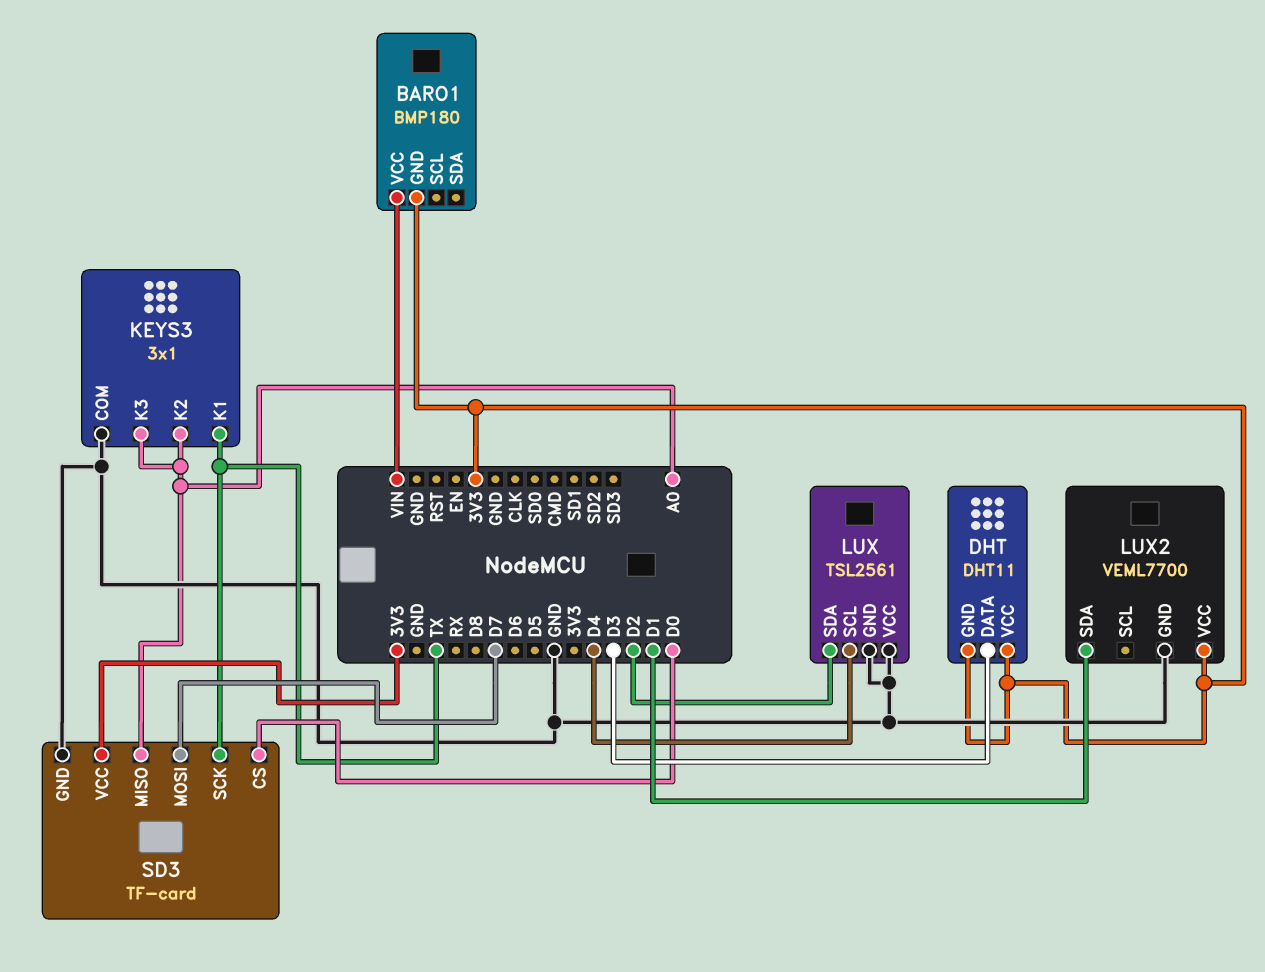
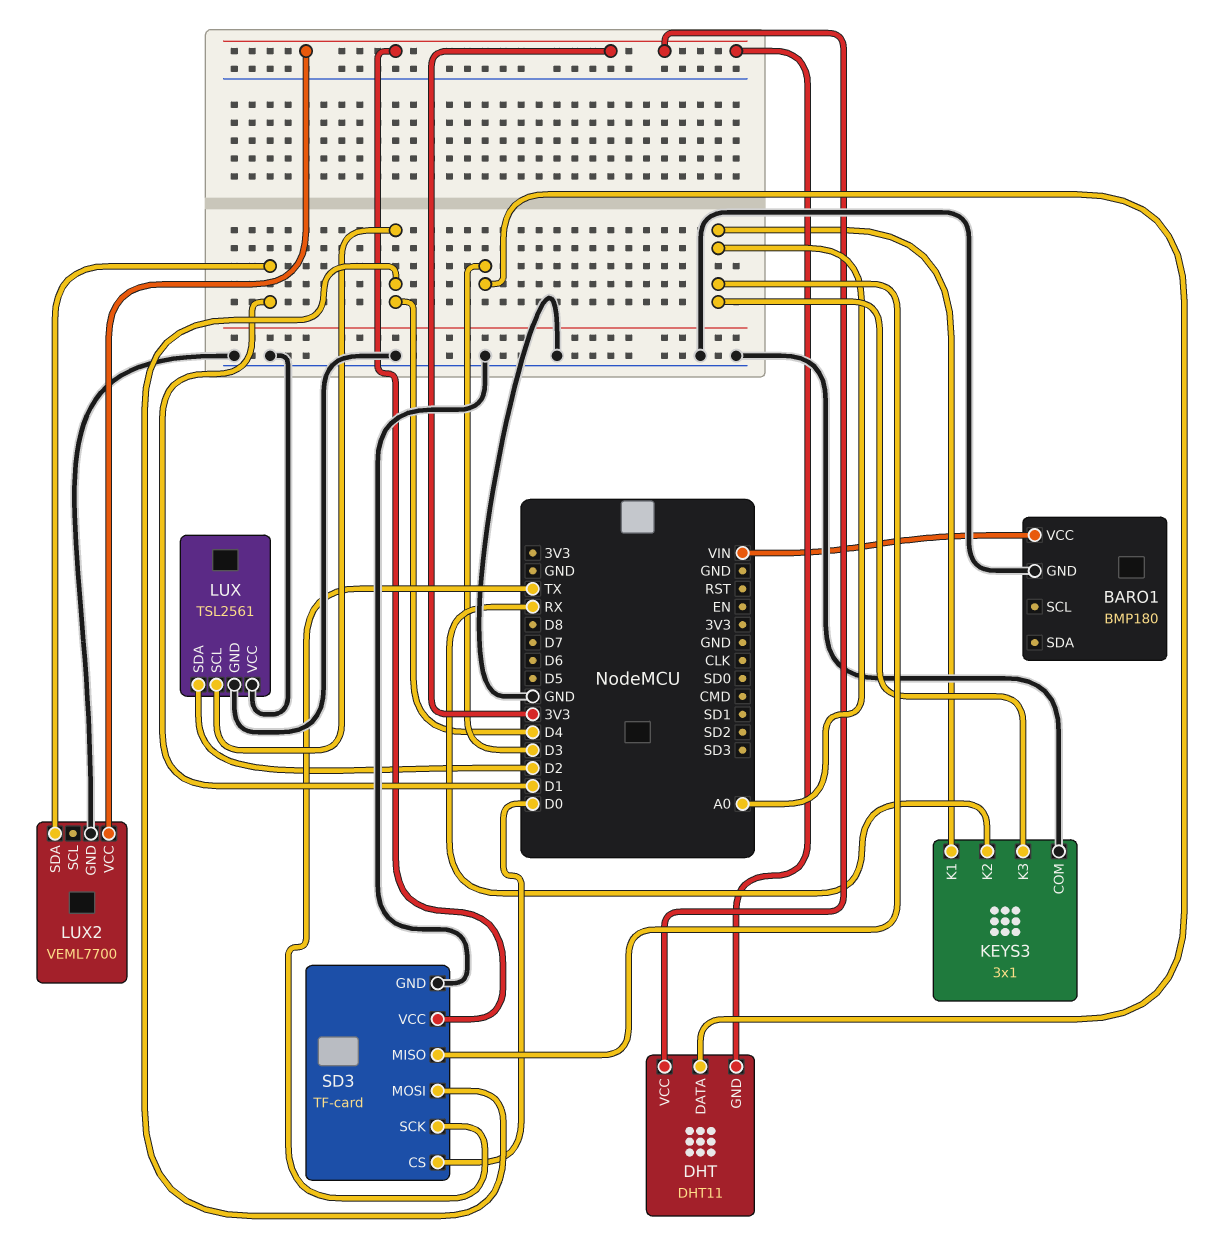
BARO1 pin GND: 3V3 -> GND
KEYS3 pin K1: TX -> A0
KEYS3 pin K2: A0 -> RX
SD3 pin MOSI: D7 -> D4

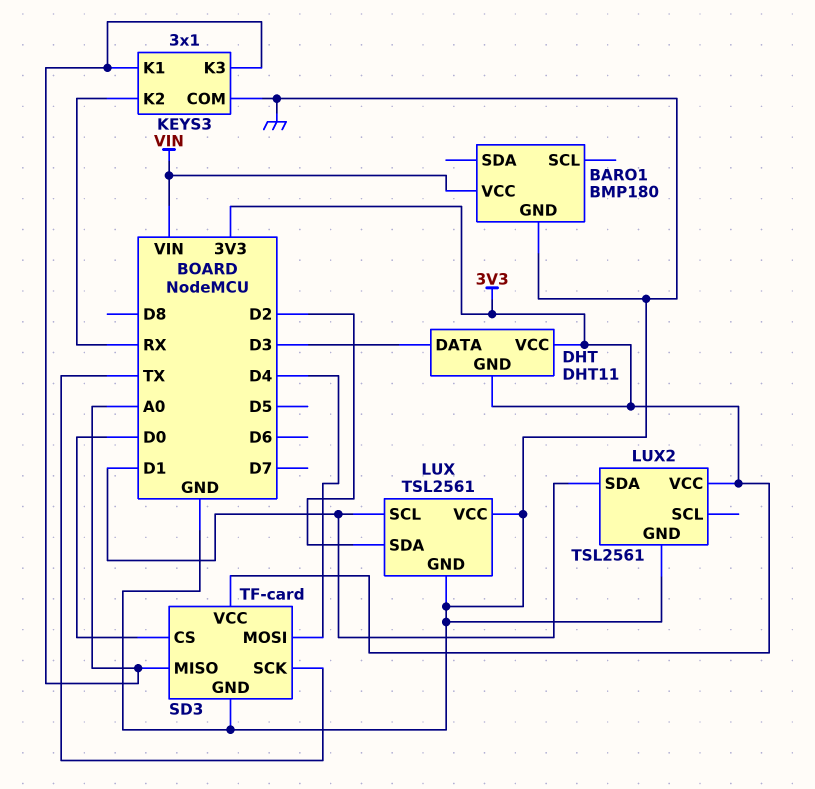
LUX pin SCL: D4 -> D1
LUX2: VEML7700 -> TSL2561

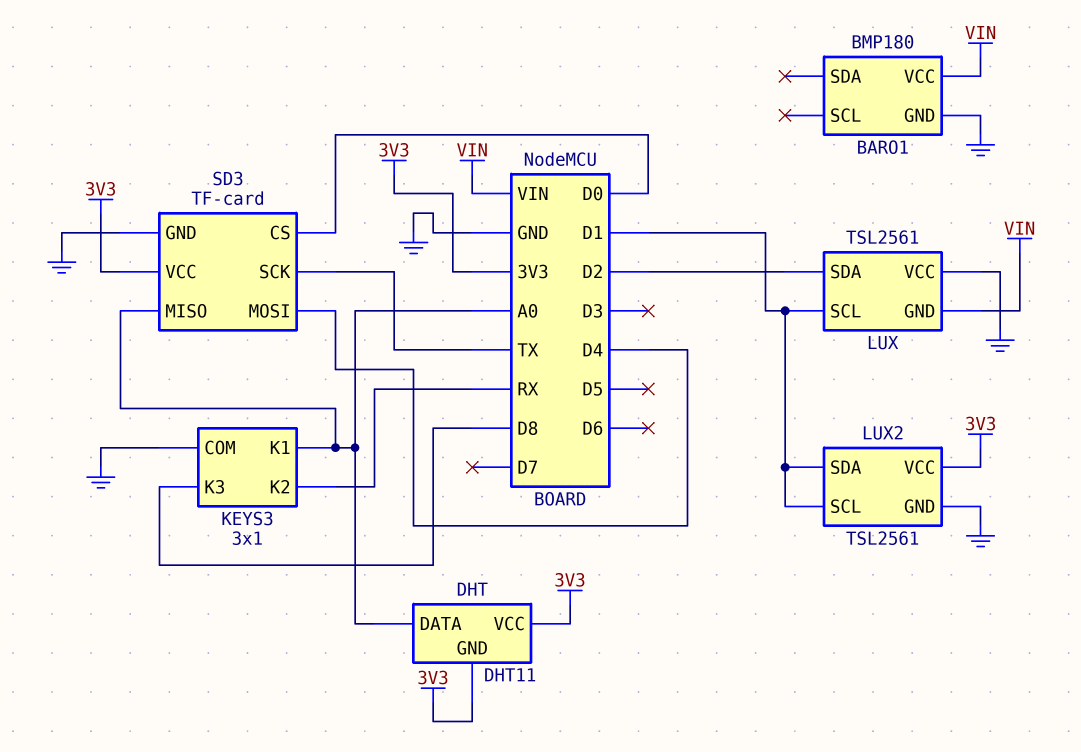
DHT pin DATA: D3 -> A0
KEYS3 pin K3: A0 -> D8
LUX pin GND: GND -> VIN
LUX2 pin SCL: none -> D1

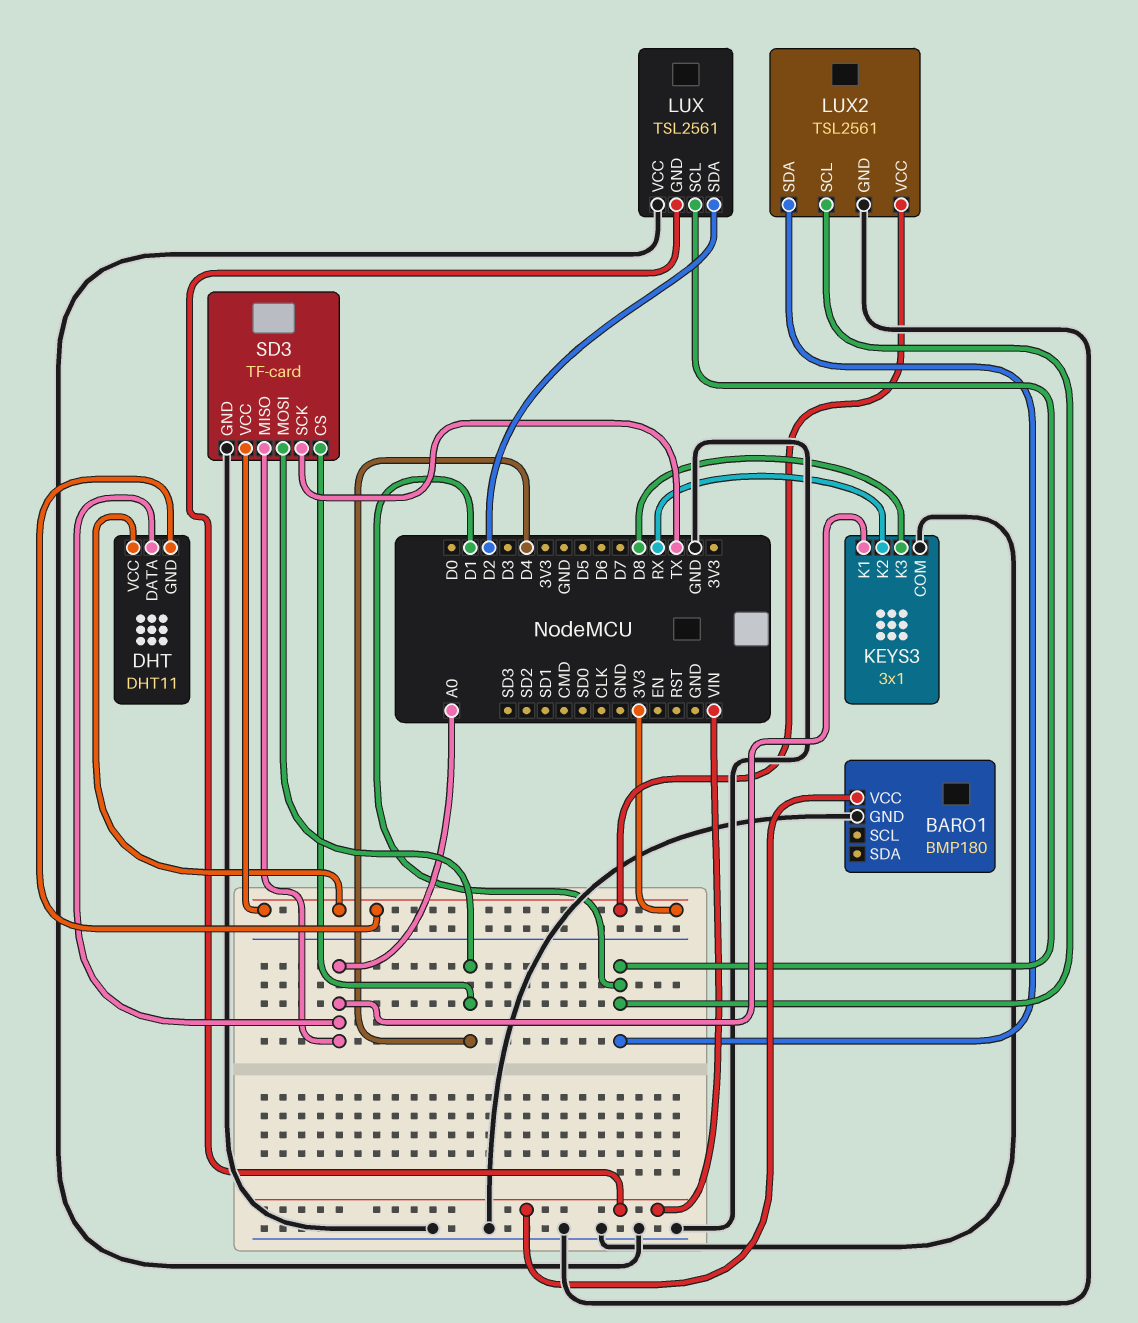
SD3 pin CS: D0 -> D4

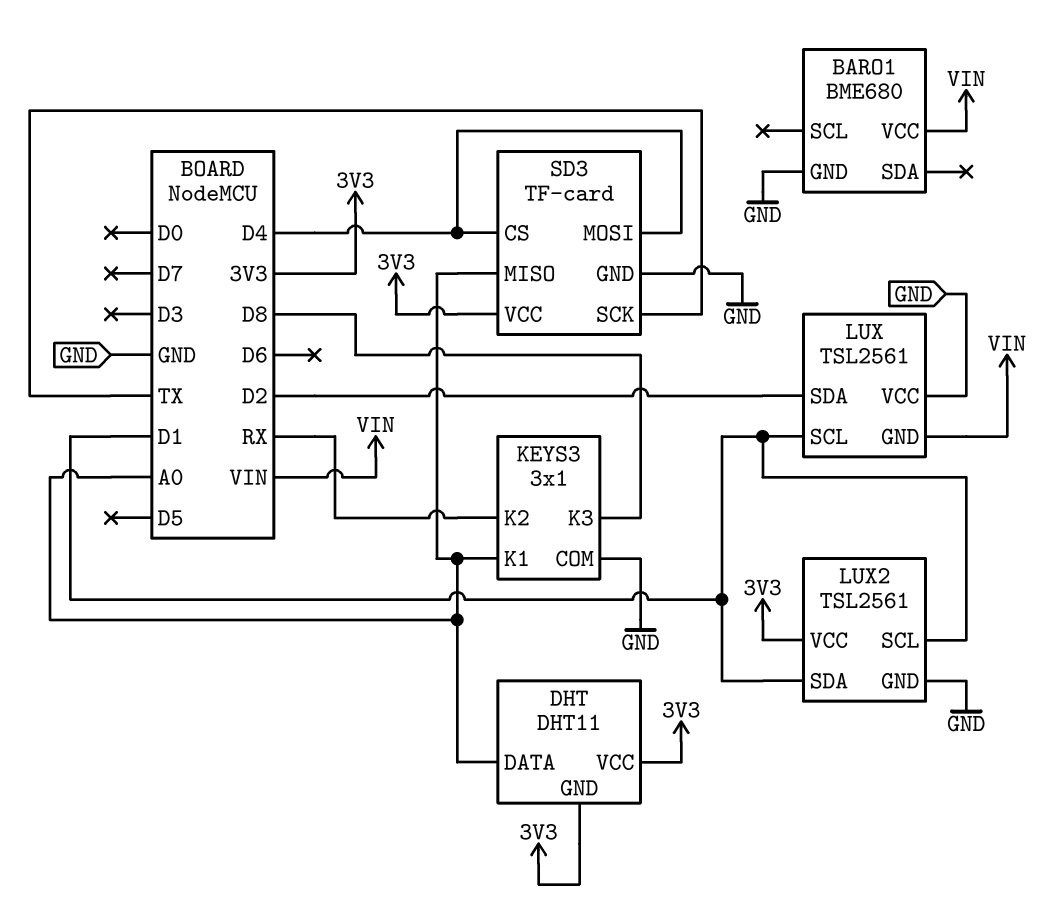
BARO1: BMP180 -> BME680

Task to complete: Although the records contain pictures, restate them word for word with those pictures left out.

Result of the exercise:
BARO1 pin GND: 3V3 -> GND
KEYS3 pin K1: TX -> A0
KEYS3 pin K2: A0 -> RX
SD3 pin MOSI: D7 -> D4

LUX pin SCL: D4 -> D1
LUX2: VEML7700 -> TSL2561

DHT pin DATA: D3 -> A0
KEYS3 pin K3: A0 -> D8
LUX pin GND: GND -> VIN
LUX2 pin SCL: none -> D1

SD3 pin CS: D0 -> D4

BARO1: BMP180 -> BME680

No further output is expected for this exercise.